Spatial question records:
***
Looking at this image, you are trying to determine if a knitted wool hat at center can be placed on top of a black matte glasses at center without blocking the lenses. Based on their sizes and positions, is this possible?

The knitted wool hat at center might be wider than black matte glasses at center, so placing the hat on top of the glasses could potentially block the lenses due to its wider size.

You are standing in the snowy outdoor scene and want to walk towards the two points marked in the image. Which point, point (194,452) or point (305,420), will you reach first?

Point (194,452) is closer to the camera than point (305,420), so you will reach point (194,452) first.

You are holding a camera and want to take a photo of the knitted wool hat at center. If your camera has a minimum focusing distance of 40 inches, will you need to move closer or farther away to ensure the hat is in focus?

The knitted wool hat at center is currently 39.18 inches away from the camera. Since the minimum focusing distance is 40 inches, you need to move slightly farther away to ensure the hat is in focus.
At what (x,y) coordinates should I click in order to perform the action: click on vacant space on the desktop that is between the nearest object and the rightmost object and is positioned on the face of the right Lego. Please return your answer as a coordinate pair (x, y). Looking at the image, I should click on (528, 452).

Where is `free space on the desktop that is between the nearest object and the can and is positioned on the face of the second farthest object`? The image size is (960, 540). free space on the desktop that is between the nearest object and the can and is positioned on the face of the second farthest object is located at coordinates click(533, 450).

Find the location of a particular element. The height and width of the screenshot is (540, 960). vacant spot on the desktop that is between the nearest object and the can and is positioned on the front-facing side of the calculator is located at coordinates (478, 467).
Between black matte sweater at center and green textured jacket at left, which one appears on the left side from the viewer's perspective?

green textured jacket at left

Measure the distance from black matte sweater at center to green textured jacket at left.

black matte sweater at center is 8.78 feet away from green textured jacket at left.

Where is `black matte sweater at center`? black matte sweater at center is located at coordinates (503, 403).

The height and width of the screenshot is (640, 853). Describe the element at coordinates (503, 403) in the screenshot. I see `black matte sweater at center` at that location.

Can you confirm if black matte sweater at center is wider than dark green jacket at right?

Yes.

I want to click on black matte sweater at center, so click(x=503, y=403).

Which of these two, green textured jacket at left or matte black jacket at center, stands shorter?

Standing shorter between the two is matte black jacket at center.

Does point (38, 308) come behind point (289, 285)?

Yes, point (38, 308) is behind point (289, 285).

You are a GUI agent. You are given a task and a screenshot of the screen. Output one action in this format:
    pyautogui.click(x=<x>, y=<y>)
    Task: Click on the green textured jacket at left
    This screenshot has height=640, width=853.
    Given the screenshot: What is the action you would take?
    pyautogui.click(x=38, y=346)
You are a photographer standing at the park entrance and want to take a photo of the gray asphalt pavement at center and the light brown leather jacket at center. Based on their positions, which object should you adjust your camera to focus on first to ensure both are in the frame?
***
- INSTRUCTIONS FOR THE TASK
Rewrite the listing above with every "black matte sweater" changed to "black wool sweater" and everything else left unchanged.

- THE OUTPUT
Looking at this image, you are trying to determine if a knitted wool hat at center can be placed on top of a black matte glasses at center without blocking the lenses. Based on their sizes and positions, is this possible?

The knitted wool hat at center might be wider than black matte glasses at center, so placing the hat on top of the glasses could potentially block the lenses due to its wider size.

You are standing in the snowy outdoor scene and want to walk towards the two points marked in the image. Which point, point (194,452) or point (305,420), will you reach first?

Point (194,452) is closer to the camera than point (305,420), so you will reach point (194,452) first.

You are holding a camera and want to take a photo of the knitted wool hat at center. If your camera has a minimum focusing distance of 40 inches, will you need to move closer or farther away to ensure the hat is in focus?

The knitted wool hat at center is currently 39.18 inches away from the camera. Since the minimum focusing distance is 40 inches, you need to move slightly farther away to ensure the hat is in focus.
At what (x,y) coordinates should I click in order to perform the action: click on vacant space on the desktop that is between the nearest object and the rightmost object and is positioned on the face of the right Lego. Please return your answer as a coordinate pair (x, y). Looking at the image, I should click on (528, 452).

Where is `free space on the desktop that is between the nearest object and the can and is positioned on the face of the second farthest object`? The image size is (960, 540). free space on the desktop that is between the nearest object and the can and is positioned on the face of the second farthest object is located at coordinates click(533, 450).

Find the location of a particular element. The height and width of the screenshot is (540, 960). vacant spot on the desktop that is between the nearest object and the can and is positioned on the front-facing side of the calculator is located at coordinates (478, 467).
Between black wool sweater at center and green textured jacket at left, which one appears on the left side from the viewer's perspective?

green textured jacket at left

Measure the distance from black wool sweater at center to green textured jacket at left.

black wool sweater at center is 8.78 feet away from green textured jacket at left.

Where is `black wool sweater at center`? black wool sweater at center is located at coordinates (503, 403).

The height and width of the screenshot is (640, 853). Describe the element at coordinates (503, 403) in the screenshot. I see `black wool sweater at center` at that location.

Can you confirm if black wool sweater at center is wider than dark green jacket at right?

Yes.

I want to click on black wool sweater at center, so click(x=503, y=403).

Which of these two, green textured jacket at left or matte black jacket at center, stands shorter?

Standing shorter between the two is matte black jacket at center.

Does point (38, 308) come behind point (289, 285)?

Yes, point (38, 308) is behind point (289, 285).

You are a GUI agent. You are given a task and a screenshot of the screen. Output one action in this format:
    pyautogui.click(x=<x>, y=<y>)
    Task: Click on the green textured jacket at left
    This screenshot has height=640, width=853.
    Given the screenshot: What is the action you would take?
    pyautogui.click(x=38, y=346)
You are a photographer standing at the park entrance and want to take a photo of the gray asphalt pavement at center and the light brown leather jacket at center. Based on their positions, which object should you adjust your camera to focus on first to ensure both are in the frame?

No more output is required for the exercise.